#### Problem details
Pull every line containing the word "this" out of the material below.

# # # #

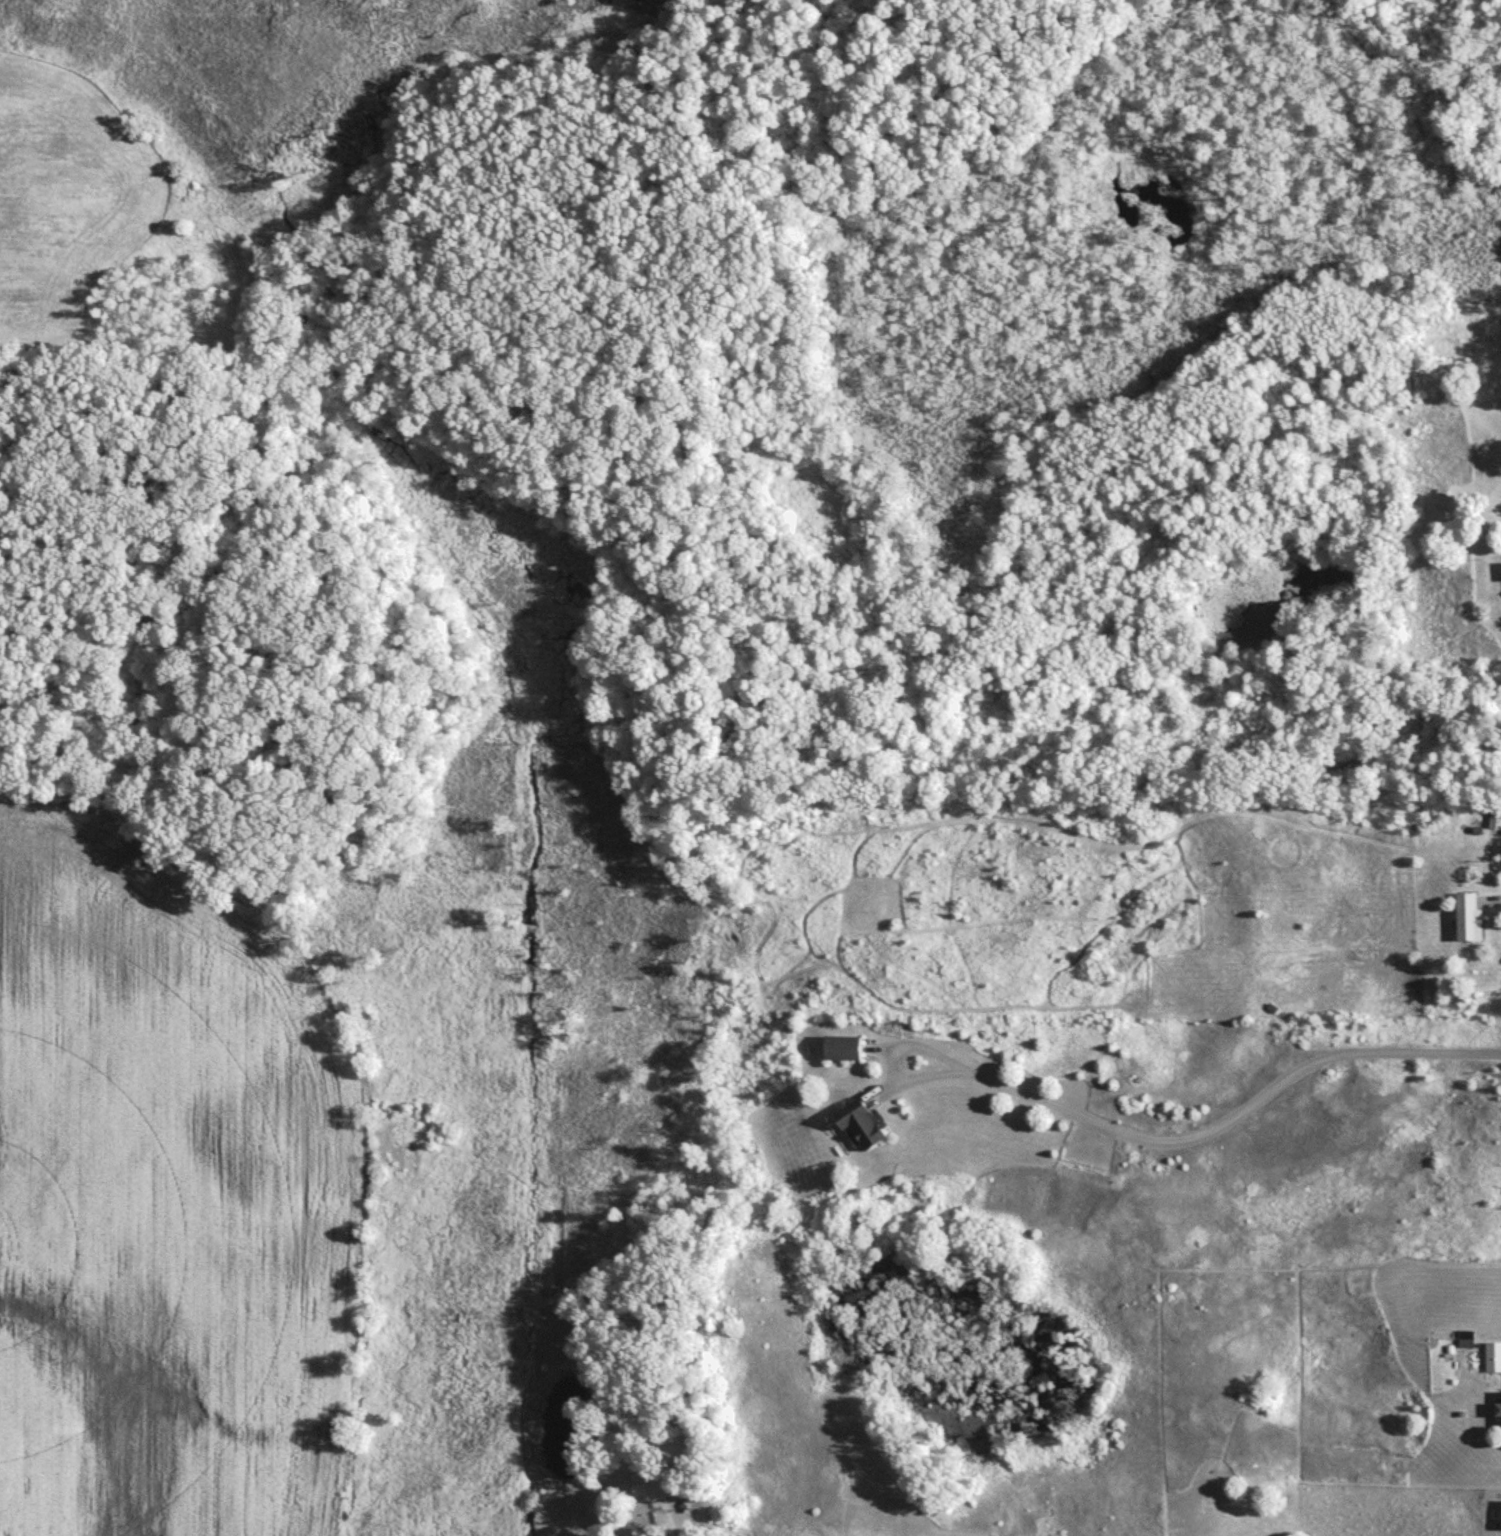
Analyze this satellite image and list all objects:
building: (1500, 577)
building: (1465, 922)
building: (838, 1051)
road: (889, 1054)
road: (1232, 1112)
building: (854, 1128)
building: (1492, 1362)
building: (1496, 1415)
building: (636, 1493)
road: (669, 1517)
building: (1499, 1520)

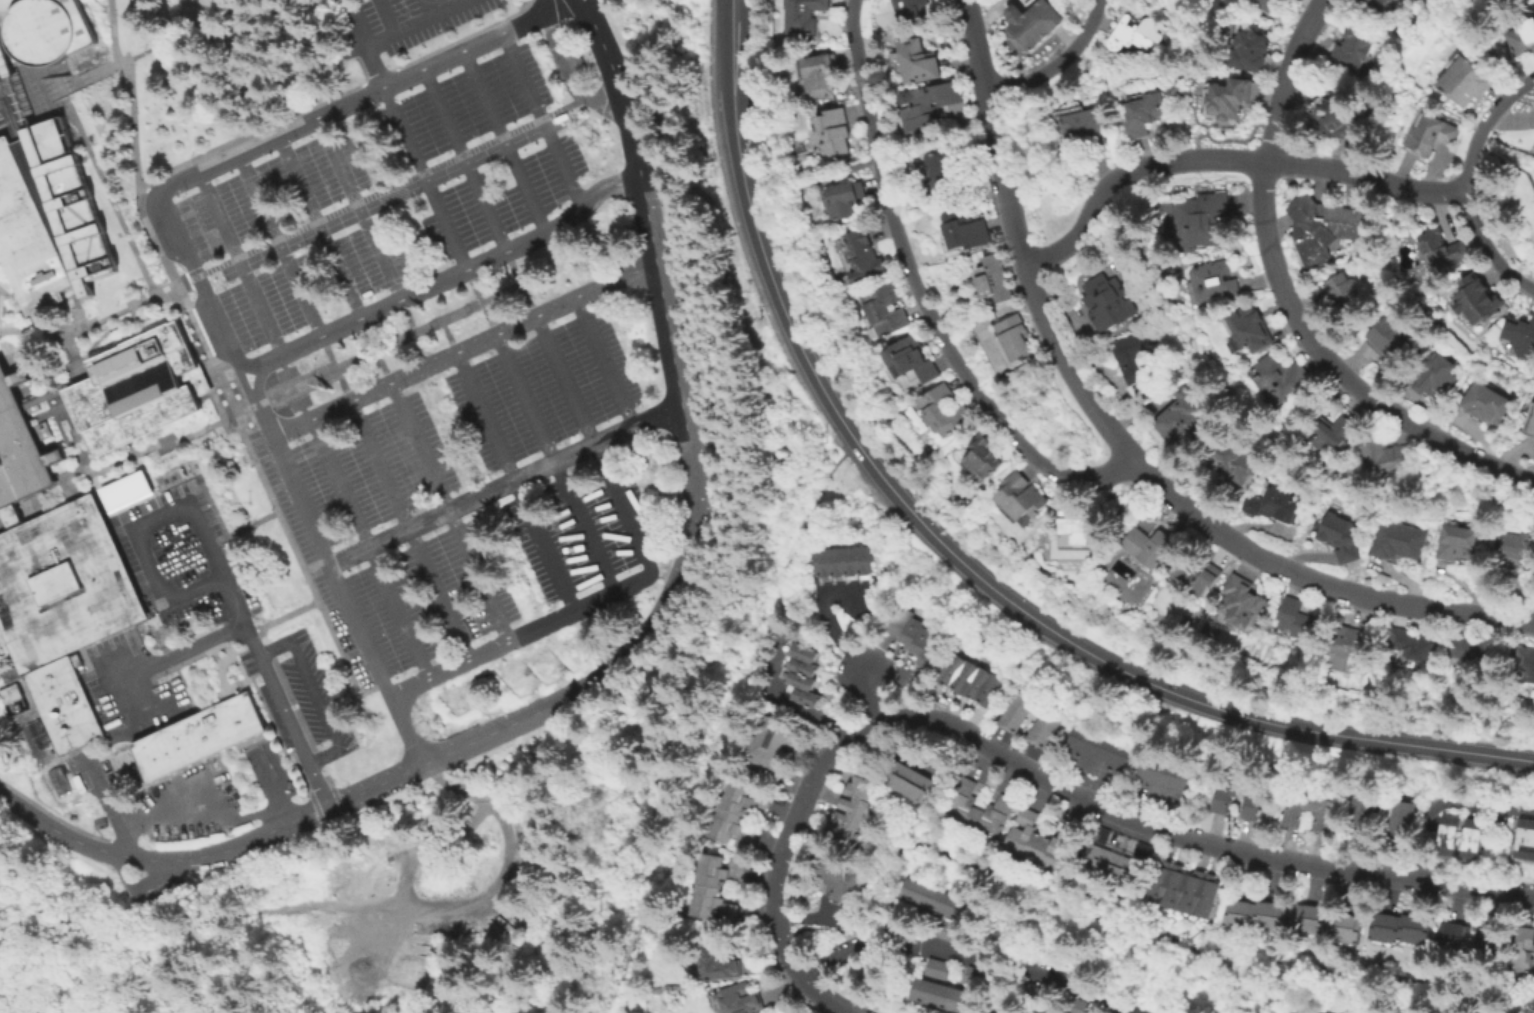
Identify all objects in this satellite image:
road: (464, 2)
road: (548, 2)
building: (1268, 4)
building: (1377, 5)
building: (914, 8)
road: (425, 9)
road: (593, 11)
road: (580, 12)
building: (805, 15)
road: (386, 18)
parking lot: (393, 23)
building: (1034, 23)
road: (419, 24)
building: (41, 31)
road: (114, 32)
building: (1138, 32)
building: (1519, 37)
road: (173, 39)
road: (1481, 43)
road: (363, 44)
road: (736, 45)
building: (1253, 50)
building: (1348, 50)
building: (919, 59)
building: (575, 61)
road: (1057, 63)
road: (566, 72)
building: (822, 74)
road: (1286, 79)
building: (1459, 82)
road: (45, 92)
road: (623, 98)
building: (1232, 98)
road: (355, 102)
building: (932, 105)
road: (0, 111)
building: (1146, 114)
building: (1337, 116)
road: (7, 117)
road: (543, 121)
building: (1087, 127)
building: (833, 131)
road: (135, 135)
building: (1429, 135)
road: (505, 143)
road: (1222, 159)
road: (465, 161)
road: (1504, 165)
building: (950, 171)
road: (426, 179)
road: (1463, 183)
road: (391, 189)
parking lot: (385, 197)
building: (849, 198)
road: (111, 204)
park: (1505, 204)
road: (360, 210)
building: (48, 218)
road: (170, 220)
building: (1204, 220)
road: (320, 228)
building: (1322, 229)
building: (959, 230)
road: (739, 239)
road: (280, 247)
building: (1438, 250)
building: (866, 257)
road: (241, 265)
road: (772, 277)
building: (996, 279)
road: (442, 282)
building: (1214, 283)
road: (522, 285)
building: (1337, 289)
building: (1475, 295)
road: (496, 296)
road: (922, 300)
road: (208, 301)
road: (747, 301)
building: (1112, 302)
road: (482, 303)
building: (889, 309)
road: (22, 310)
road: (56, 311)
road: (76, 311)
road: (115, 313)
road: (409, 317)
road: (450, 317)
building: (1252, 329)
road: (7, 332)
road: (107, 334)
road: (411, 335)
road: (53, 337)
road: (450, 337)
building: (1518, 338)
building: (1017, 340)
building: (1388, 340)
road: (379, 350)
road: (464, 351)
road: (376, 352)
road: (76, 355)
road: (14, 356)
building: (908, 360)
road: (212, 362)
road: (347, 364)
building: (1140, 364)
road: (606, 365)
road: (337, 370)
road: (1337, 370)
building: (1429, 375)
building: (1284, 379)
road: (241, 380)
road: (258, 380)
road: (302, 384)
building: (138, 389)
road: (54, 392)
road: (259, 404)
building: (1480, 405)
building: (947, 410)
road: (244, 412)
building: (1187, 421)
building: (1529, 421)
road: (223, 422)
road: (196, 430)
building: (1337, 433)
road: (1119, 436)
road: (165, 444)
road: (595, 445)
building: (20, 450)
building: (1390, 453)
building: (986, 456)
building: (1234, 461)
road: (556, 465)
road: (72, 471)
road: (516, 482)
road: (507, 489)
building: (125, 491)
road: (468, 495)
parking lot: (470, 496)
building: (1024, 496)
building: (1277, 505)
road: (451, 512)
road: (135, 530)
building: (1080, 530)
road: (410, 531)
building: (1343, 537)
building: (1400, 541)
building: (1461, 543)
building: (1153, 547)
building: (1518, 547)
road: (371, 549)
parking lot: (187, 558)
building: (861, 561)
building: (848, 562)
building: (835, 563)
building: (822, 564)
road: (789, 570)
building: (1199, 575)
road: (308, 577)
road: (337, 582)
building: (63, 584)
building: (1247, 603)
building: (1299, 618)
building: (899, 620)
road: (274, 623)
building: (908, 631)
road: (693, 632)
road: (521, 636)
building: (919, 640)
building: (1418, 644)
building: (1352, 647)
building: (1471, 649)
building: (801, 650)
building: (928, 654)
road: (163, 660)
road: (239, 663)
building: (801, 664)
building: (1523, 664)
building: (800, 678)
building: (974, 682)
road: (1155, 686)
road: (276, 692)
parking lot: (313, 692)
building: (9, 693)
building: (803, 694)
road: (229, 695)
road: (315, 695)
road: (873, 697)
building: (64, 704)
road: (550, 708)
building: (1016, 710)
building: (1042, 728)
building: (198, 736)
building: (777, 741)
building: (1103, 753)
road: (542, 756)
building: (914, 780)
building: (57, 781)
building: (1171, 781)
road: (1073, 793)
building: (1254, 796)
road: (1446, 803)
building: (976, 808)
road: (343, 810)
building: (848, 810)
building: (1359, 812)
building: (1295, 815)
building: (732, 817)
road: (418, 819)
building: (1400, 819)
building: (1457, 835)
road: (504, 837)
building: (1523, 838)
building: (1034, 841)
building: (1120, 855)
road: (570, 858)
road: (147, 879)
building: (838, 879)
road: (205, 880)
building: (714, 886)
building: (895, 887)
building: (1187, 887)
parking lot: (156, 892)
building: (908, 892)
building: (920, 896)
building: (933, 902)
building: (946, 907)
building: (958, 911)
building: (1258, 913)
building: (1315, 916)
road: (1131, 926)
building: (1351, 926)
building: (1404, 926)
road: (703, 931)
building: (948, 932)
building: (1458, 935)
road: (783, 941)
building: (1494, 942)
building: (1524, 949)
road: (969, 956)
building: (721, 962)
road: (628, 963)
building: (936, 966)
building: (974, 975)
road: (809, 983)
building: (938, 994)
building: (743, 998)
building: (1046, 1012)
building: (1293, 1012)

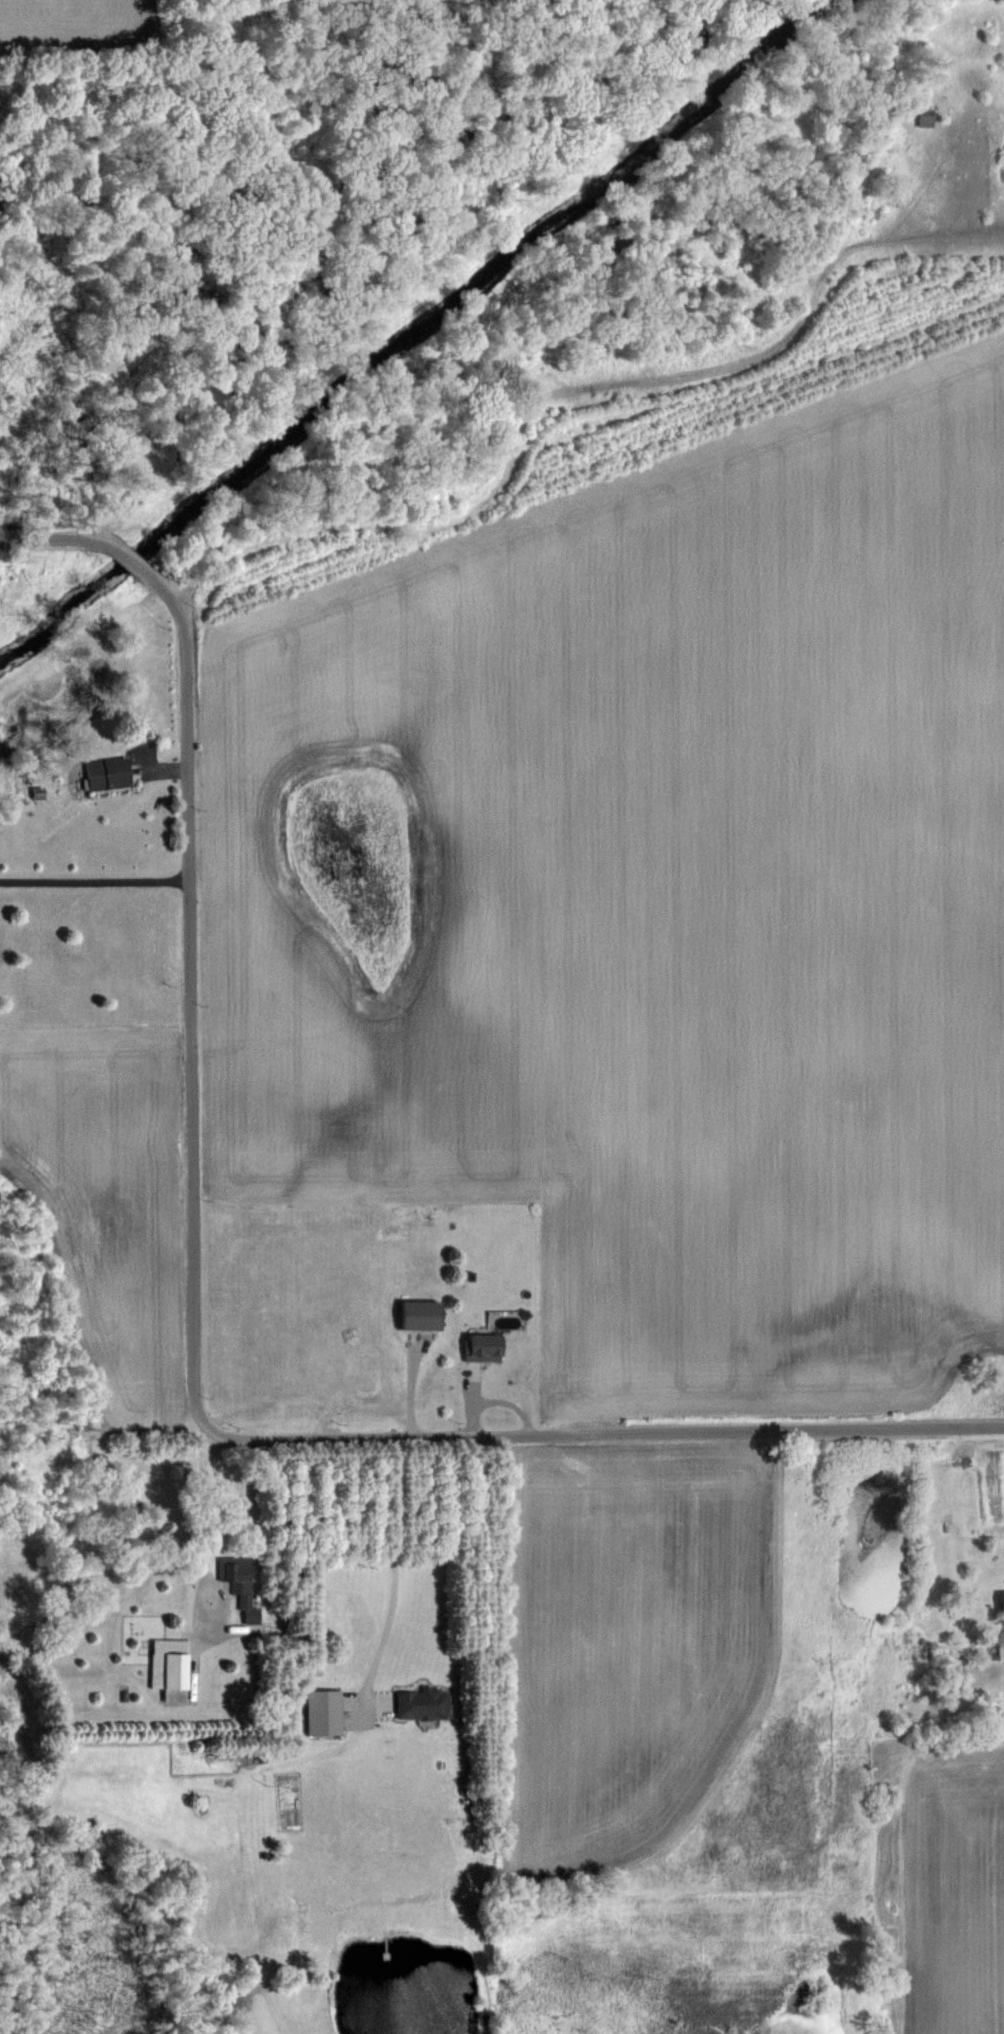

# # # #

#### Task response
Analyze this satellite image and list all objects:
Identify all objects in this satellite image:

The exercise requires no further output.